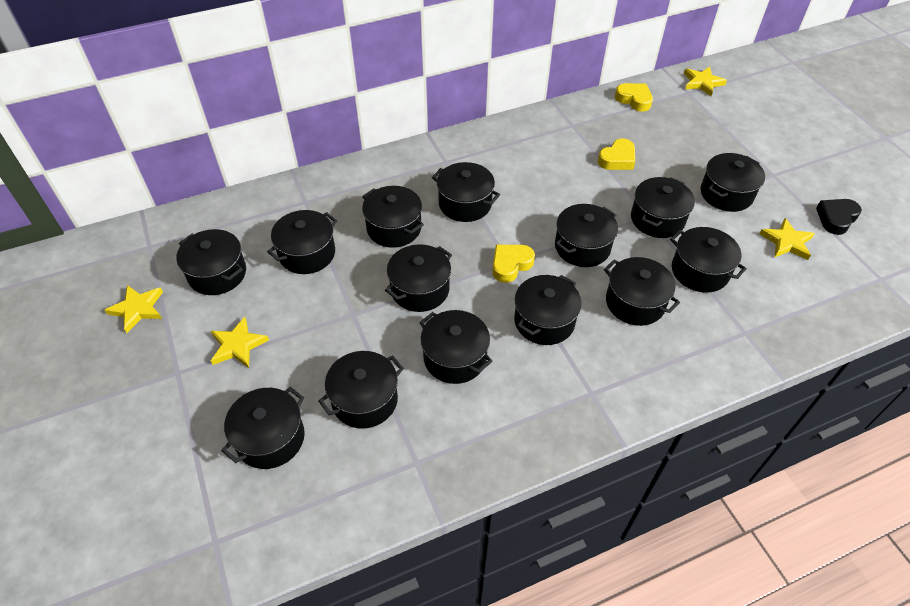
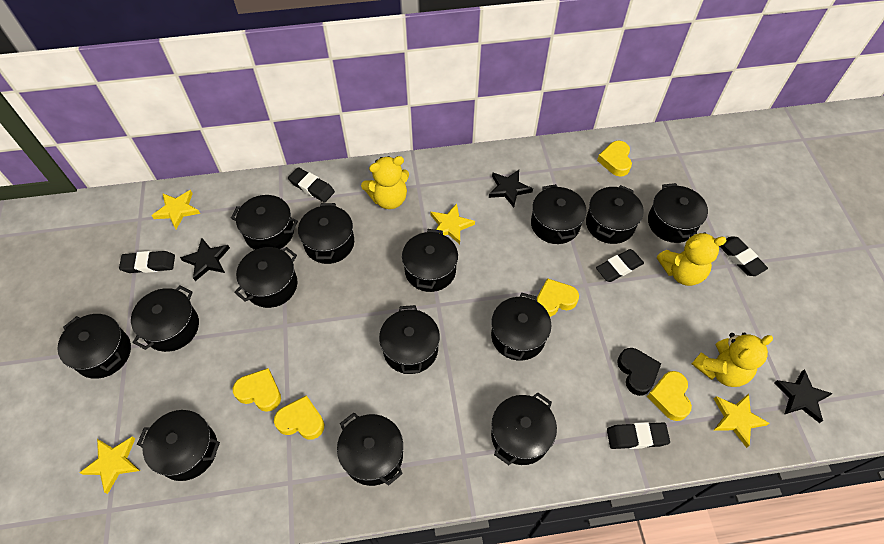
black eraser: 0 -> 5
black star: 0 -> 3
yellow heart: 3 -> 5
yellow teddy bear: 0 -> 3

+ + + + +

◆ What you need to do ◆
Tell how many lines of the data include the word "yellow", and nothing else.

◆ Solution ◆
2